## PROBLEM REQUIREMENTS
The lines to find are those in the entries that hold the word "none"; copy every one of them.

## RECORDS SHOWN
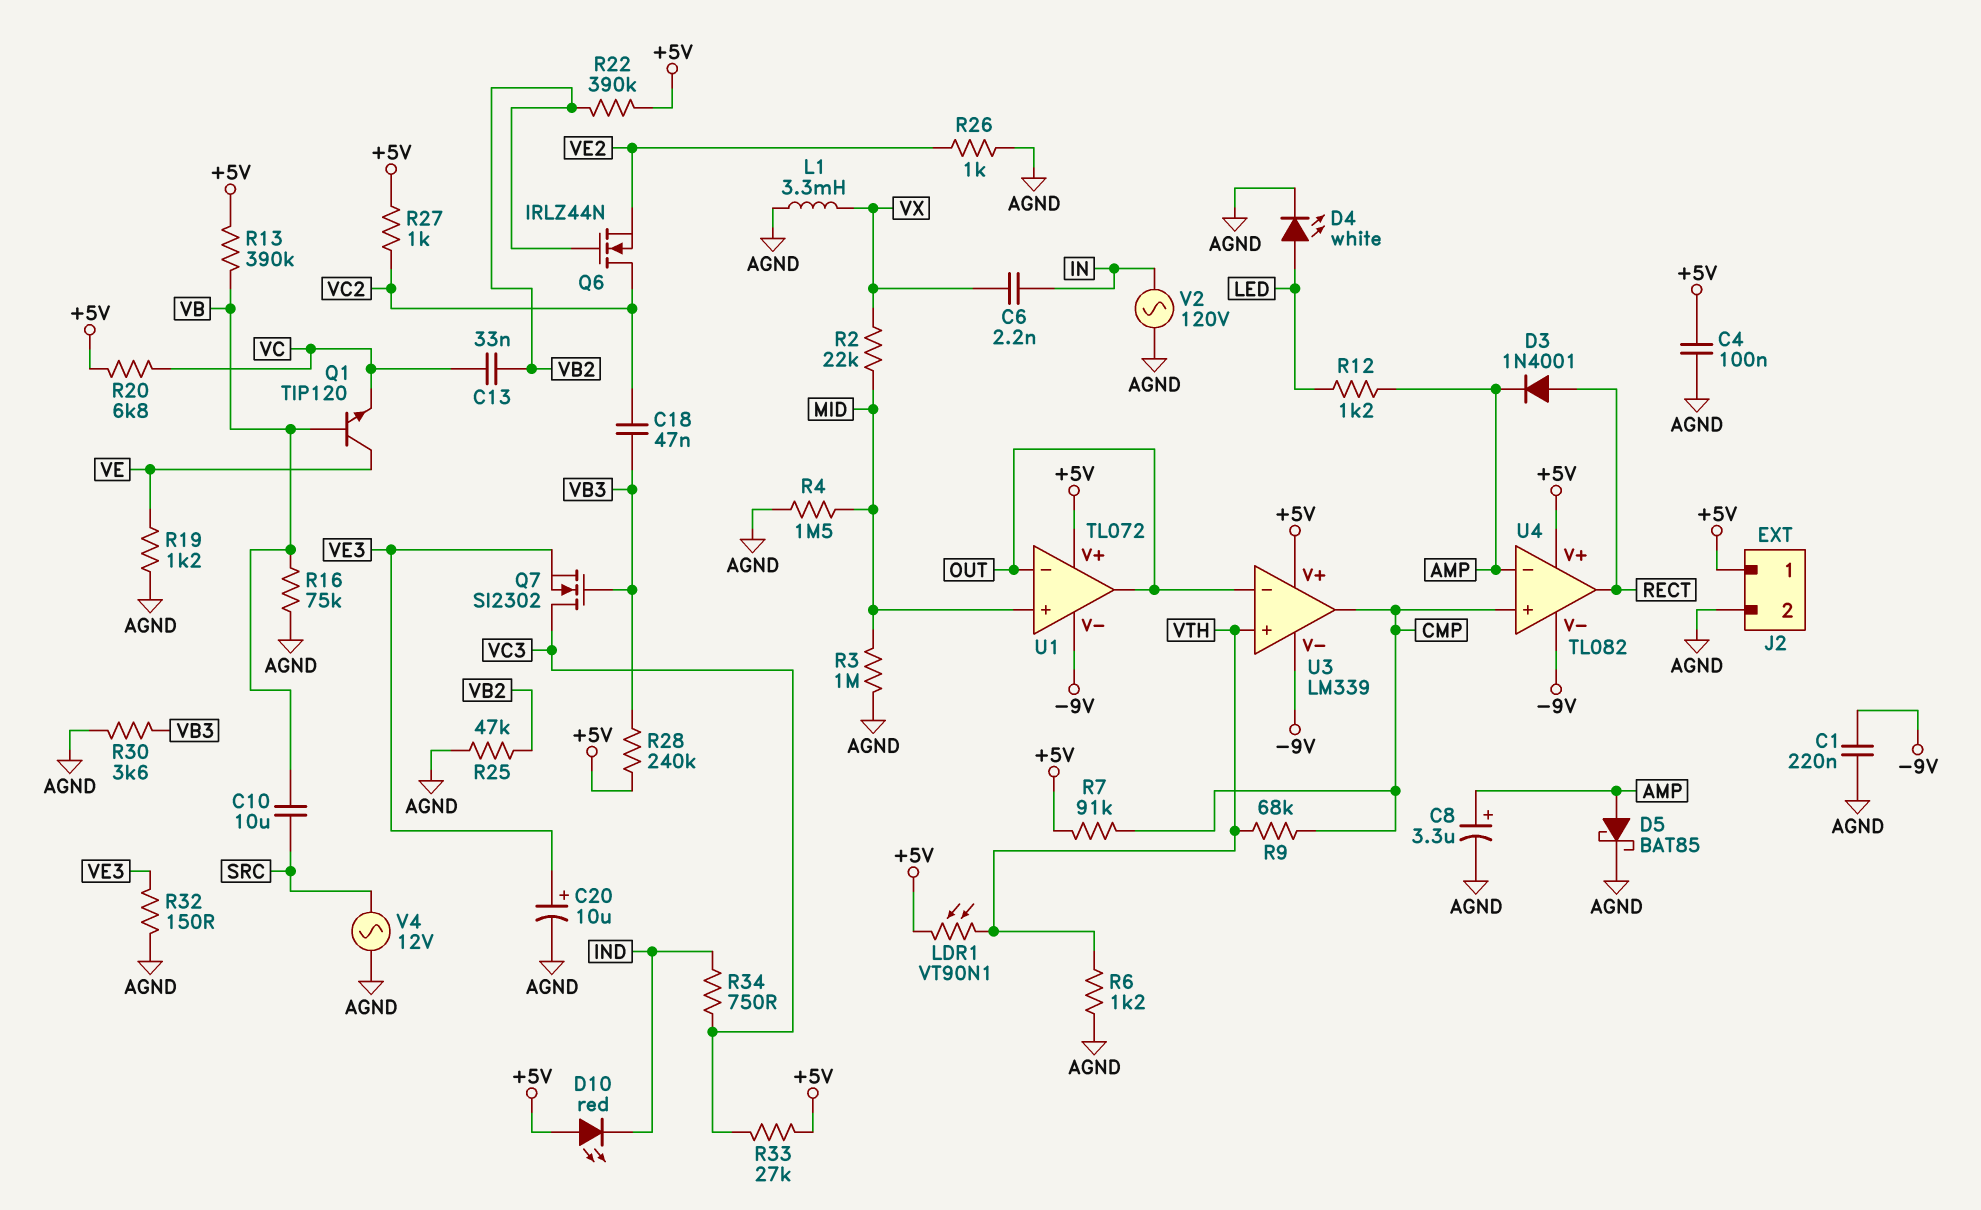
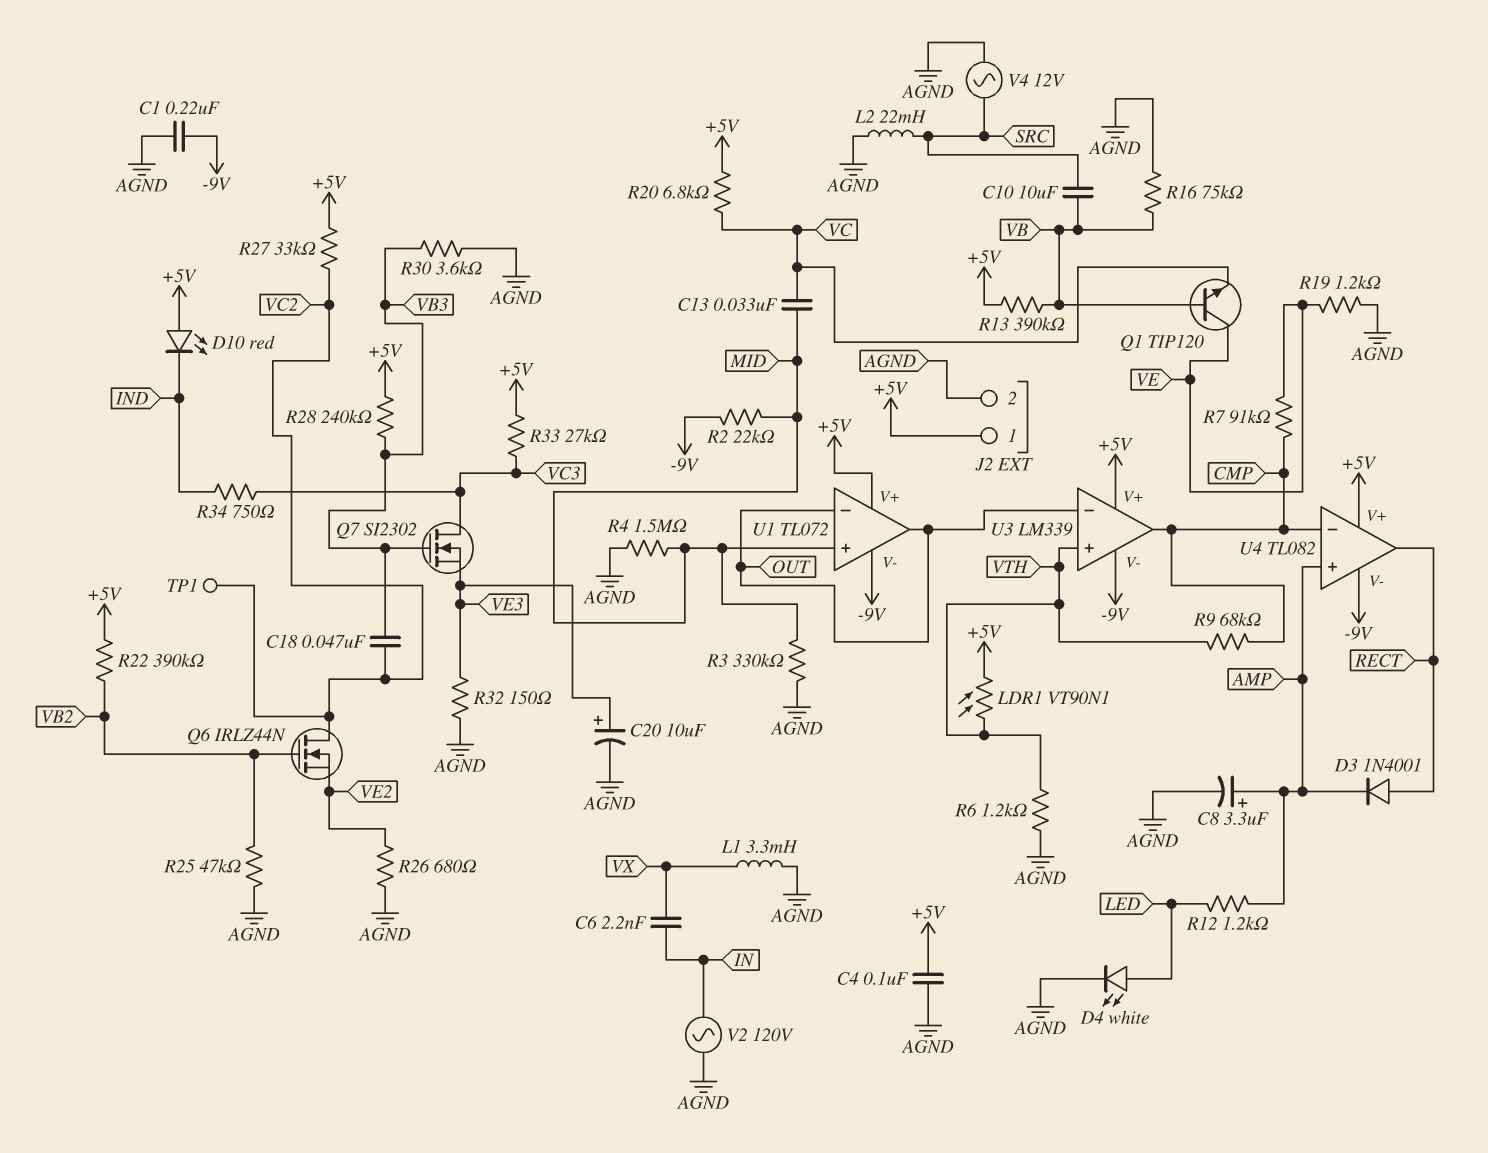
C13: 33nF (VB2, VC) -> 33nF (MID, VC)
D5: schottky BAT85 (A AMP, K AGND) -> none
L2: none -> 22mH (AGND, SRC)
R2: 22k (MID, VX) -> 22k (-9V, MID)
R3: 1M (AGND, MID) -> 330k (AGND, MID)
R7: 91k (+5V, CMP) -> 91k (CMP, VE)
R26: 1k (AGND, VE2) -> 680 (AGND, VE2)
R27: 1k (+5V, VC2) -> 33k (+5V, VC2)
TP1: none -> test point (VC2)
U4 pin in+: CMP -> AMP
U4 pin in-: AMP -> CMP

## SOLVED PROBLEM
D5: schottky BAT85 (A AMP, K AGND) -> none
L2: none -> 22mH (AGND, SRC)
TP1: none -> test point (VC2)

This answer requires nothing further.